Entries provided Start Marker

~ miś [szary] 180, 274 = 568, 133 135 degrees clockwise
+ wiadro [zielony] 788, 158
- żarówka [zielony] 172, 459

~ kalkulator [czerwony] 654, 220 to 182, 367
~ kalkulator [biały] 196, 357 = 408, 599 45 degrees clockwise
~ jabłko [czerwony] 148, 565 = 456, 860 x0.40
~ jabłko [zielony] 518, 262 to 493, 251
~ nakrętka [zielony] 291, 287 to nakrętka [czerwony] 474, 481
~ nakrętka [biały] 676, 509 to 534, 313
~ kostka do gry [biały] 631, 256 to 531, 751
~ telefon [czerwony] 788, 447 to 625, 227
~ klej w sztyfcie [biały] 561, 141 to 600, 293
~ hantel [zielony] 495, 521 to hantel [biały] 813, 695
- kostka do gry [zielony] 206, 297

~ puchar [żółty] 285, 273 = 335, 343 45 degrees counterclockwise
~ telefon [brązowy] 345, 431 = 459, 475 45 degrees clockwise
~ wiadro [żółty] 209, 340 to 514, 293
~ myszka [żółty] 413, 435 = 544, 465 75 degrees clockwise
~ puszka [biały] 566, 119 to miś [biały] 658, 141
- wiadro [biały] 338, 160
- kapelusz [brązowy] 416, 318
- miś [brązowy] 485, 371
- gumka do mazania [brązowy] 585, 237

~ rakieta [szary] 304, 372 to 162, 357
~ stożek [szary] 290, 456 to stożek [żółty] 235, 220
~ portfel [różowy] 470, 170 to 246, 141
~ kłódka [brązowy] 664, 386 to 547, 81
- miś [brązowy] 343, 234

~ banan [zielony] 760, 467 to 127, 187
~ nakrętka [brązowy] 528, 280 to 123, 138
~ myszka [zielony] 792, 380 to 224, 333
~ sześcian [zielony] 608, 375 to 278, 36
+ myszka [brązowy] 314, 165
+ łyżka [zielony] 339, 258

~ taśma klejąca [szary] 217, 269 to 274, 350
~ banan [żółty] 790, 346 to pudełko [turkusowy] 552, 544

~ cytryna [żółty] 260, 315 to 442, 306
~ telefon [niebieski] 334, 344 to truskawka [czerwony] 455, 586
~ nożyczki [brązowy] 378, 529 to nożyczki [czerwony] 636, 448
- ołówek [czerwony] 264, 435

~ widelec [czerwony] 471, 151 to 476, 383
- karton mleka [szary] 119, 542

Entries provided End Marker

→ The problem: This exercise requires the entries above to be restated exactly.

→ Solution to the problem:
~ miś [szary] 180, 274 = 568, 133 135 degrees clockwise
+ wiadro [zielony] 788, 158
- żarówka [zielony] 172, 459

~ kalkulator [czerwony] 654, 220 to 182, 367
~ kalkulator [biały] 196, 357 = 408, 599 45 degrees clockwise
~ jabłko [czerwony] 148, 565 = 456, 860 x0.40
~ jabłko [zielony] 518, 262 to 493, 251
~ nakrętka [zielony] 291, 287 to nakrętka [czerwony] 474, 481
~ nakrętka [biały] 676, 509 to 534, 313
~ kostka do gry [biały] 631, 256 to 531, 751
~ telefon [czerwony] 788, 447 to 625, 227
~ klej w sztyfcie [biały] 561, 141 to 600, 293
~ hantel [zielony] 495, 521 to hantel [biały] 813, 695
- kostka do gry [zielony] 206, 297

~ puchar [żółty] 285, 273 = 335, 343 45 degrees counterclockwise
~ telefon [brązowy] 345, 431 = 459, 475 45 degrees clockwise
~ wiadro [żółty] 209, 340 to 514, 293
~ myszka [żółty] 413, 435 = 544, 465 75 degrees clockwise
~ puszka [biały] 566, 119 to miś [biały] 658, 141
- wiadro [biały] 338, 160
- kapelusz [brązowy] 416, 318
- miś [brązowy] 485, 371
- gumka do mazania [brązowy] 585, 237

~ rakieta [szary] 304, 372 to 162, 357
~ stożek [szary] 290, 456 to stożek [żółty] 235, 220
~ portfel [różowy] 470, 170 to 246, 141
~ kłódka [brązowy] 664, 386 to 547, 81
- miś [brązowy] 343, 234

~ banan [zielony] 760, 467 to 127, 187
~ nakrętka [brązowy] 528, 280 to 123, 138
~ myszka [zielony] 792, 380 to 224, 333
~ sześcian [zielony] 608, 375 to 278, 36
+ myszka [brązowy] 314, 165
+ łyżka [zielony] 339, 258

~ taśma klejąca [szary] 217, 269 to 274, 350
~ banan [żółty] 790, 346 to pudełko [turkusowy] 552, 544

~ cytryna [żółty] 260, 315 to 442, 306
~ telefon [niebieski] 334, 344 to truskawka [czerwony] 455, 586
~ nożyczki [brązowy] 378, 529 to nożyczki [czerwony] 636, 448
- ołówek [czerwony] 264, 435

~ widelec [czerwony] 471, 151 to 476, 383
- karton mleka [szary] 119, 542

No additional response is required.